((

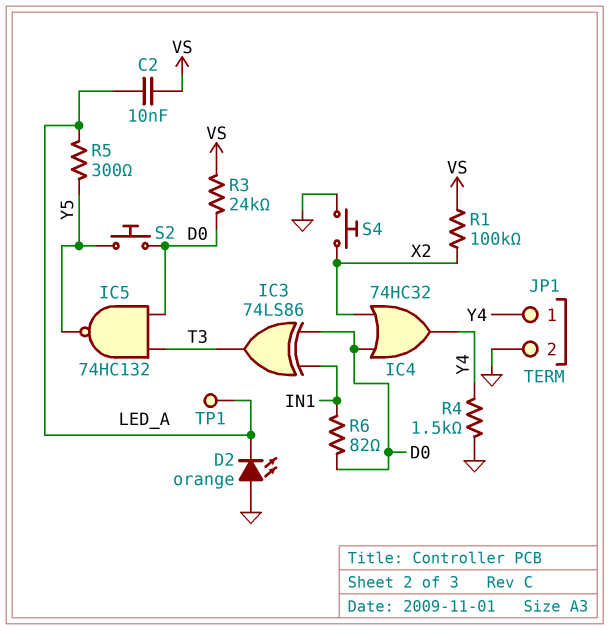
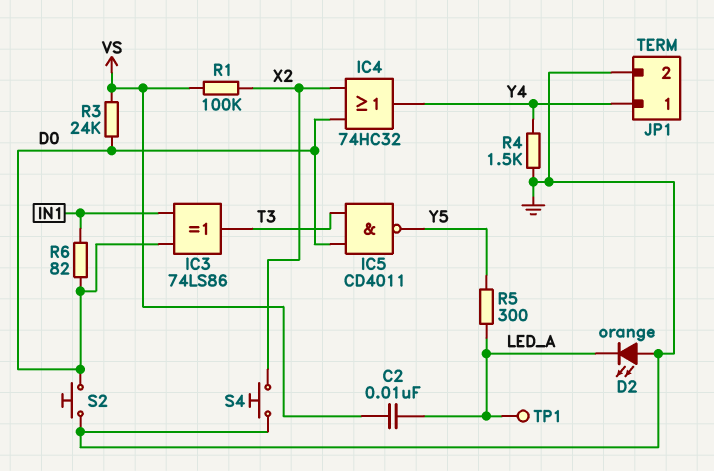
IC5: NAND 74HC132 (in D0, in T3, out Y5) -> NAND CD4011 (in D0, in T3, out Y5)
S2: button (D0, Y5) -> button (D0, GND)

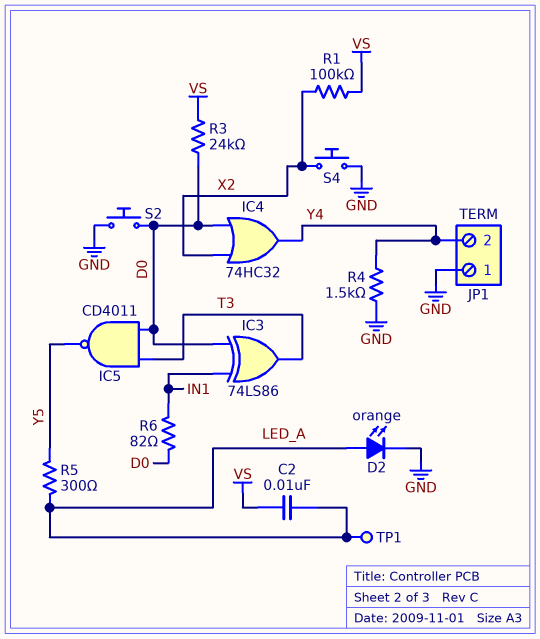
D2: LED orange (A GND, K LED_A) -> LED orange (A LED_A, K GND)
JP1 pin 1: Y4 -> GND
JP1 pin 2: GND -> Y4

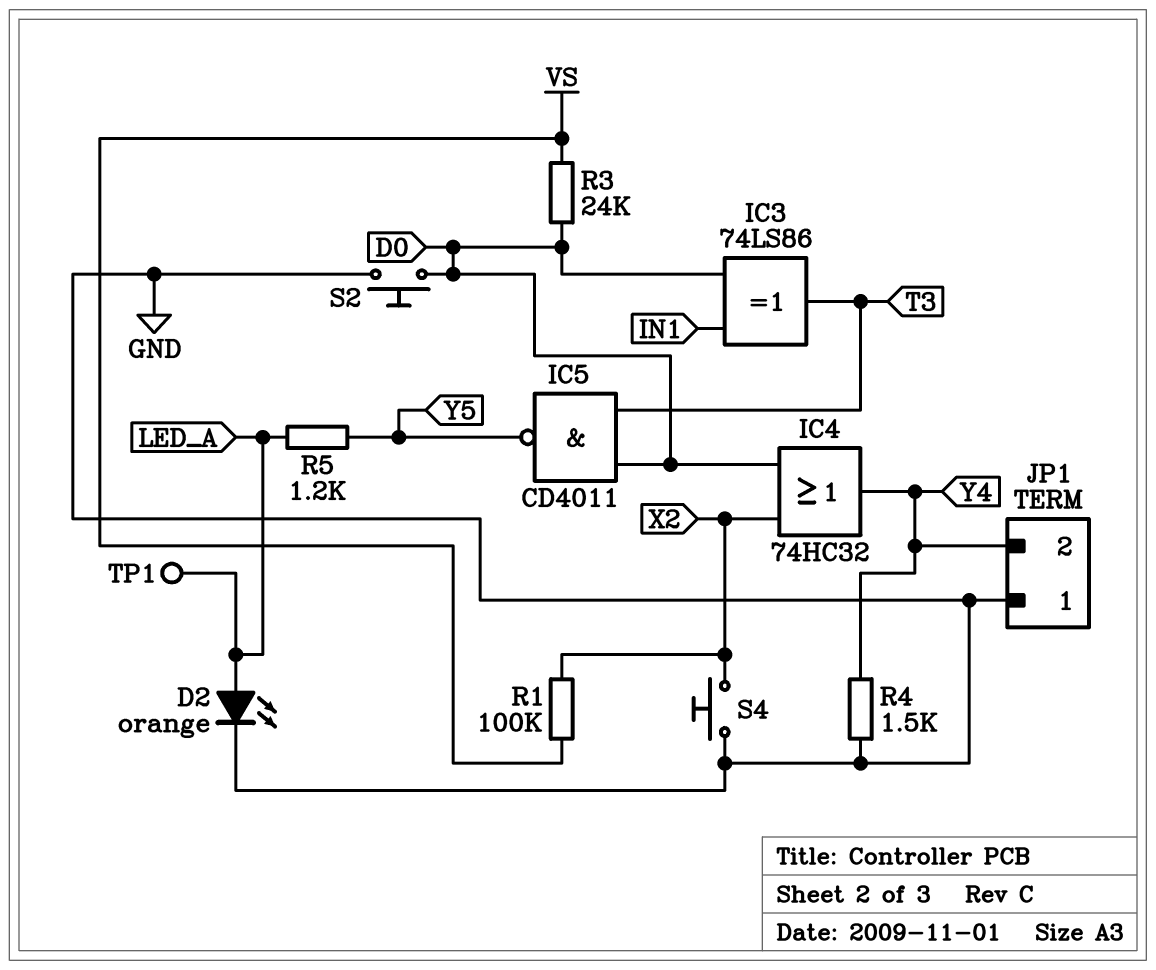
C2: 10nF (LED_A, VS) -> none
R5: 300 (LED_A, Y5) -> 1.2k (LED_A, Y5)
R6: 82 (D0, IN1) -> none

))

● **About this exercise**: Transcribe each entry exactly; images stay out.

● **Exercise response**:
IC5: NAND 74HC132 (in D0, in T3, out Y5) -> NAND CD4011 (in D0, in T3, out Y5)
S2: button (D0, Y5) -> button (D0, GND)

D2: LED orange (A GND, K LED_A) -> LED orange (A LED_A, K GND)
JP1 pin 1: Y4 -> GND
JP1 pin 2: GND -> Y4

C2: 10nF (LED_A, VS) -> none
R5: 300 (LED_A, Y5) -> 1.2k (LED_A, Y5)
R6: 82 (D0, IN1) -> none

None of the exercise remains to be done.